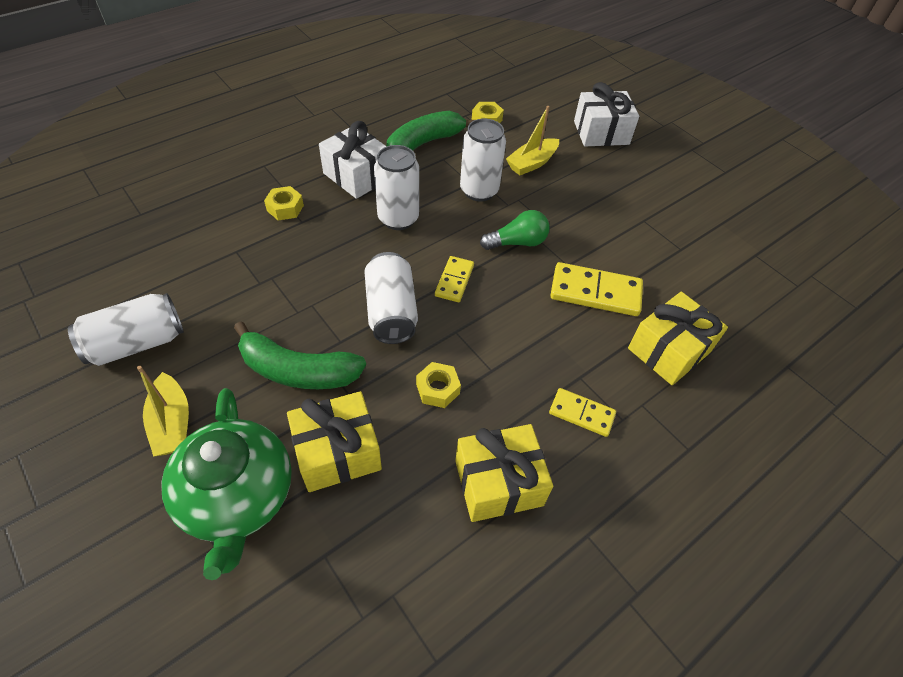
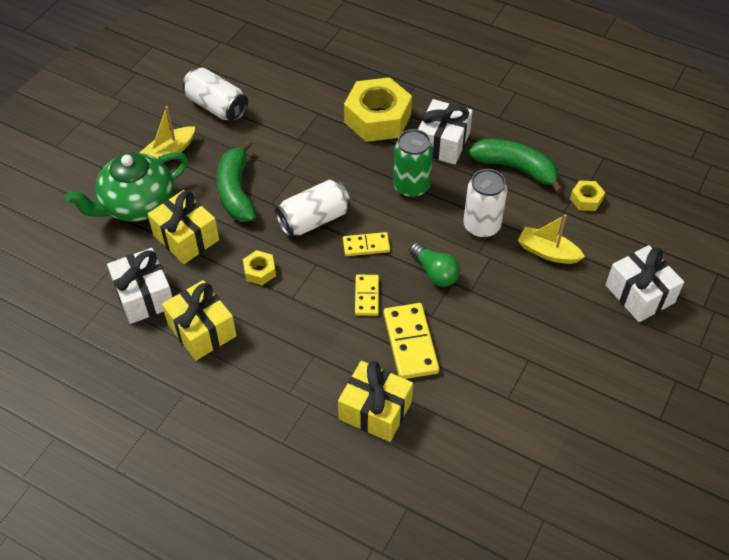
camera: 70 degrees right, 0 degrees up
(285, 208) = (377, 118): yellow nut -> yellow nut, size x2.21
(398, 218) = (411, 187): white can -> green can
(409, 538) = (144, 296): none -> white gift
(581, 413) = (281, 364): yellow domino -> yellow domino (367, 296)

==

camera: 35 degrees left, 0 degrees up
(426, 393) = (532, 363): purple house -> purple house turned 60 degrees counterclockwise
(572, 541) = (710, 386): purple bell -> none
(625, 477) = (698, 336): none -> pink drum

---

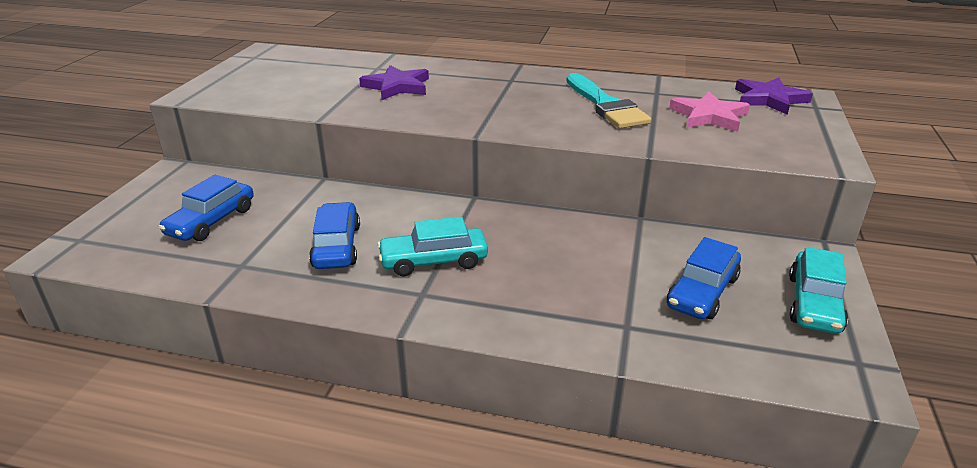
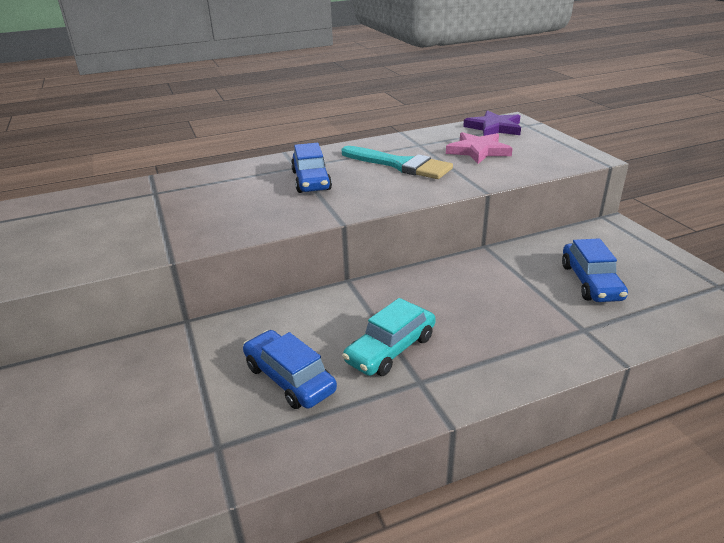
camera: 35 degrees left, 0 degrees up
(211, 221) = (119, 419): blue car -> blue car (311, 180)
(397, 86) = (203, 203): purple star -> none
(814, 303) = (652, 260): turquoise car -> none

TASK TO CARRY OUT — Pick each line holding "yellow" out of the entries above and return it.

OUTPUT —
(285, 208) = (377, 118): yellow nut -> yellow nut, size x2.21
(581, 413) = (281, 364): yellow domino -> yellow domino (367, 296)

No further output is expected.